▶ **WHAT IS BEING ASKED**:
Give the data a second time, exactly and in full.

%%

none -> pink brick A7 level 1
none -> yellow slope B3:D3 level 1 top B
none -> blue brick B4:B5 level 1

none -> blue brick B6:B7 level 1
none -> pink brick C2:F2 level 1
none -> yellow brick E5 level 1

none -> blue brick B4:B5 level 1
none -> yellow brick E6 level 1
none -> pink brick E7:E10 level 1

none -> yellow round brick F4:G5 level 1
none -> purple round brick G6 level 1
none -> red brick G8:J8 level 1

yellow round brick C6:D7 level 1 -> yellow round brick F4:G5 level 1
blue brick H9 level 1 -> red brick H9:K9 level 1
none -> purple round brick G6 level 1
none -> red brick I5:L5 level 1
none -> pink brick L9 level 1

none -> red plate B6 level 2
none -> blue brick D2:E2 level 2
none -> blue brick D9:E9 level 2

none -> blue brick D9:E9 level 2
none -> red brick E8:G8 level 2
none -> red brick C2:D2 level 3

%%

▶ **TASK SOLUTION**:
none -> pink brick A7 level 1
none -> yellow slope B3:D3 level 1 top B
none -> blue brick B4:B5 level 1

none -> blue brick B6:B7 level 1
none -> pink brick C2:F2 level 1
none -> yellow brick E5 level 1

none -> blue brick B4:B5 level 1
none -> yellow brick E6 level 1
none -> pink brick E7:E10 level 1

none -> yellow round brick F4:G5 level 1
none -> purple round brick G6 level 1
none -> red brick G8:J8 level 1

yellow round brick C6:D7 level 1 -> yellow round brick F4:G5 level 1
blue brick H9 level 1 -> red brick H9:K9 level 1
none -> purple round brick G6 level 1
none -> red brick I5:L5 level 1
none -> pink brick L9 level 1

none -> red plate B6 level 2
none -> blue brick D2:E2 level 2
none -> blue brick D9:E9 level 2

none -> blue brick D9:E9 level 2
none -> red brick E8:G8 level 2
none -> red brick C2:D2 level 3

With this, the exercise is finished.